• [Information supplied]
###
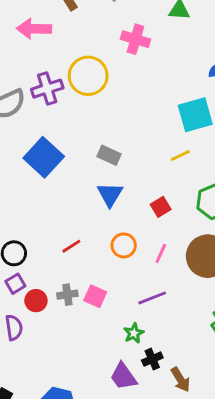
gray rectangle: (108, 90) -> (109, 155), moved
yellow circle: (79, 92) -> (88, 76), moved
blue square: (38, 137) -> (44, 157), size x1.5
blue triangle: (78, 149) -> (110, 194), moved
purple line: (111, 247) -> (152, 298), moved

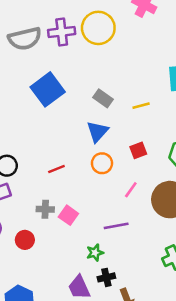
yellow line: (180, 156) -> (141, 106), moved
orange circle: (124, 245) -> (102, 163), moved
red circle: (36, 301) -> (25, 240), moved

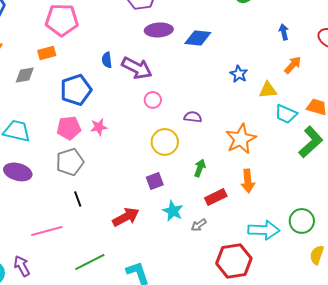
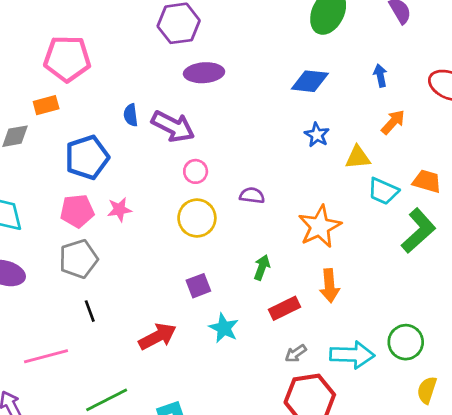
blue diamond: (198, 38) -> (310, 81), moved
yellow circle: (165, 142) -> (197, 218), moved
gray arrow: (199, 225) -> (296, 353), moved

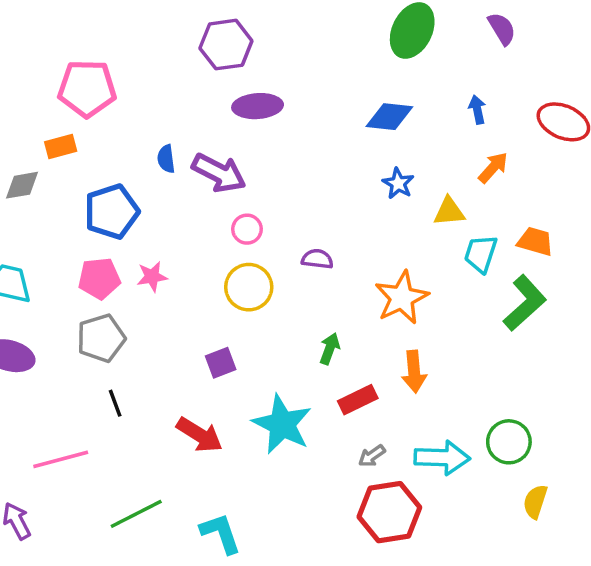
cyan trapezoid: (383, 191) -> (481, 254), turned 84
purple square: (198, 286) -> (221, 363), moved
cyan star: (224, 328) -> (282, 424), size x1.6
red arrow: (157, 336) -> (200, 435), turned 60

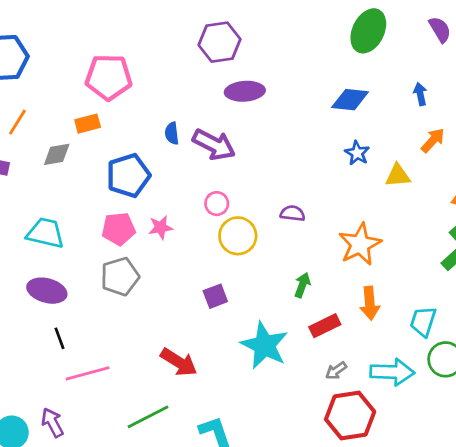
pink circle: (247, 229) -> (217, 204), moved
cyan trapezoid: (481, 254) -> (423, 321), moved
black line: (115, 403) -> (60, 338), moved
red arrow: (200, 435) -> (179, 362), moved

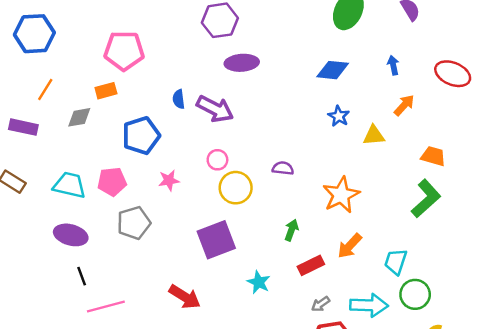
pink pentagon: (118, 229) -> (112, 182), moved
purple square: (215, 296) -> (216, 240), size x1.8
orange arrow: (370, 303) -> (350, 246), turned 48
cyan star: (264, 345) -> (259, 282), size x0.6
###
• [Exercise aim]
A word-for-word copy is needed of the lines from the line holding "red arrow: (157, 336)" through the end of the records, both included, excluding every picture.

• [Response]
red arrow: (157, 336) -> (200, 435), turned 60

pink circle: (247, 229) -> (217, 204), moved
cyan trapezoid: (481, 254) -> (423, 321), moved
black line: (115, 403) -> (60, 338), moved
red arrow: (200, 435) -> (179, 362), moved

pink pentagon: (118, 229) -> (112, 182), moved
purple square: (215, 296) -> (216, 240), size x1.8
orange arrow: (370, 303) -> (350, 246), turned 48
cyan star: (264, 345) -> (259, 282), size x0.6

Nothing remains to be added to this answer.